Data records:

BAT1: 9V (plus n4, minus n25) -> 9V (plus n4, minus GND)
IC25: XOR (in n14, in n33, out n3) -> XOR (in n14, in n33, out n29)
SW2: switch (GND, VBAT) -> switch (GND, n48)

--

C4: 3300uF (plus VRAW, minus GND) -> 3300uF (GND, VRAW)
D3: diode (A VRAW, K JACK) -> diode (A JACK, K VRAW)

Exercise instructions: Reproduce verbatim only the segment of the listing bounded by the line containing "BAT1: 9V (plus" and the line containing "SW2: switch (GND, VBAT) -> switch (GND, n48)", with both boundary lines included.

Written response:
BAT1: 9V (plus n4, minus n25) -> 9V (plus n4, minus GND)
IC25: XOR (in n14, in n33, out n3) -> XOR (in n14, in n33, out n29)
SW2: switch (GND, VBAT) -> switch (GND, n48)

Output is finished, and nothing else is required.